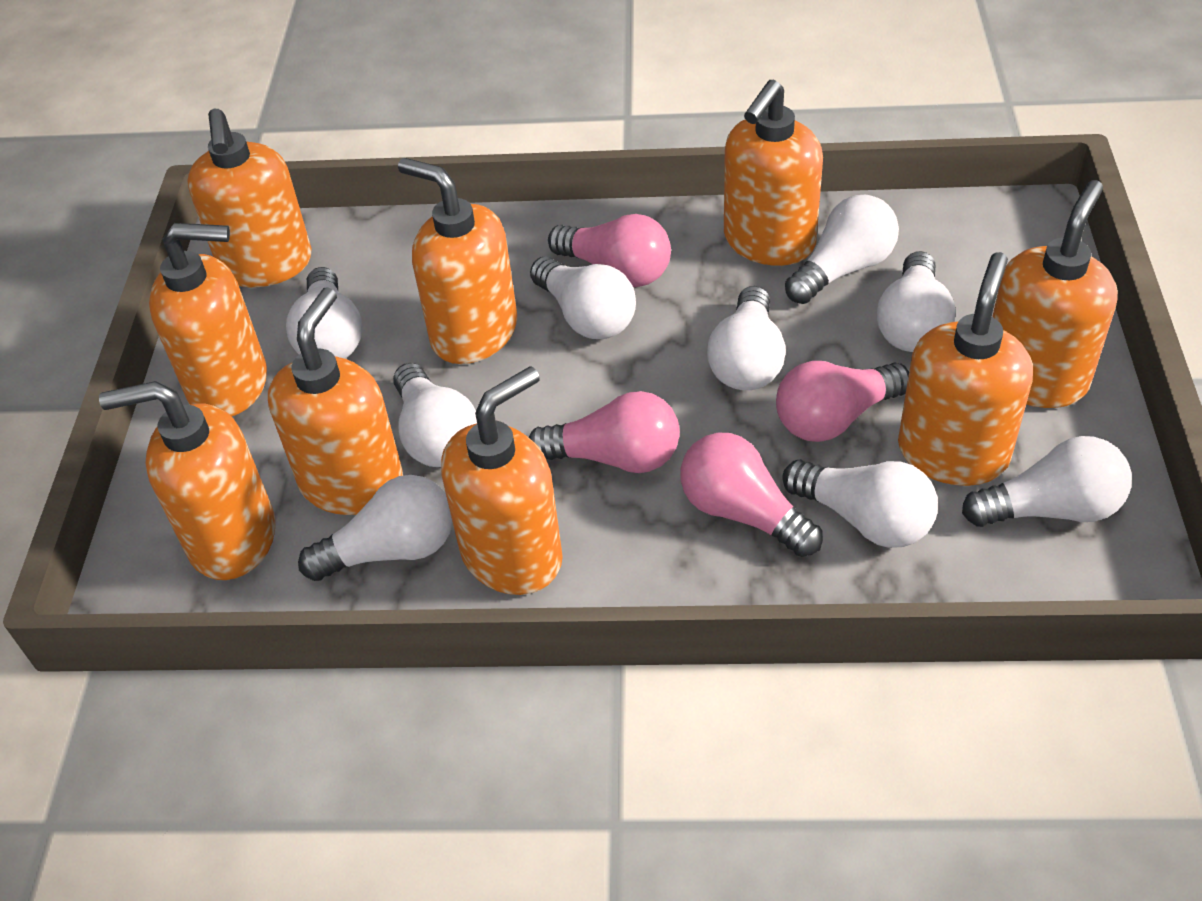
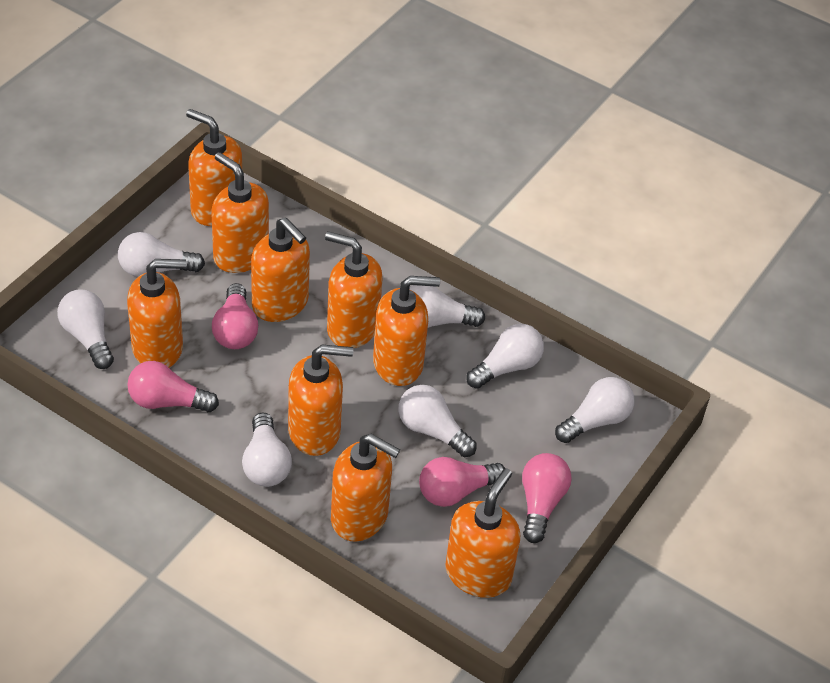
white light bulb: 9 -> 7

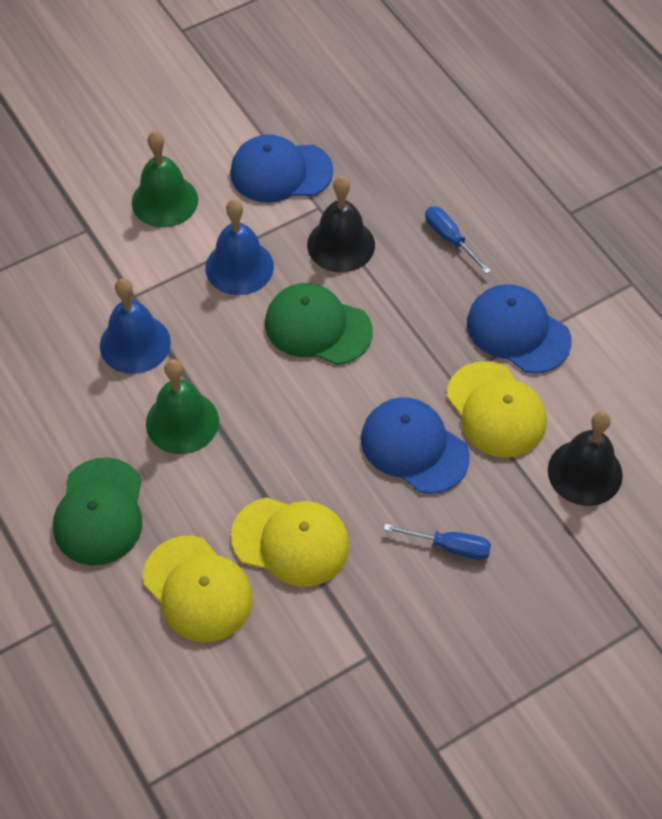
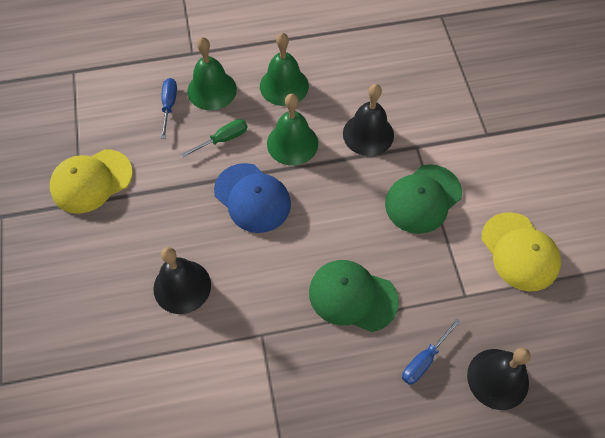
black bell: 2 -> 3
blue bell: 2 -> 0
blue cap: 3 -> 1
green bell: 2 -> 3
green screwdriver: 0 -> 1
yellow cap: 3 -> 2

BRIEF>
From the data above, report how many lines hold the word "bell", answering with the number by itself.

COMPLETED TASK>
3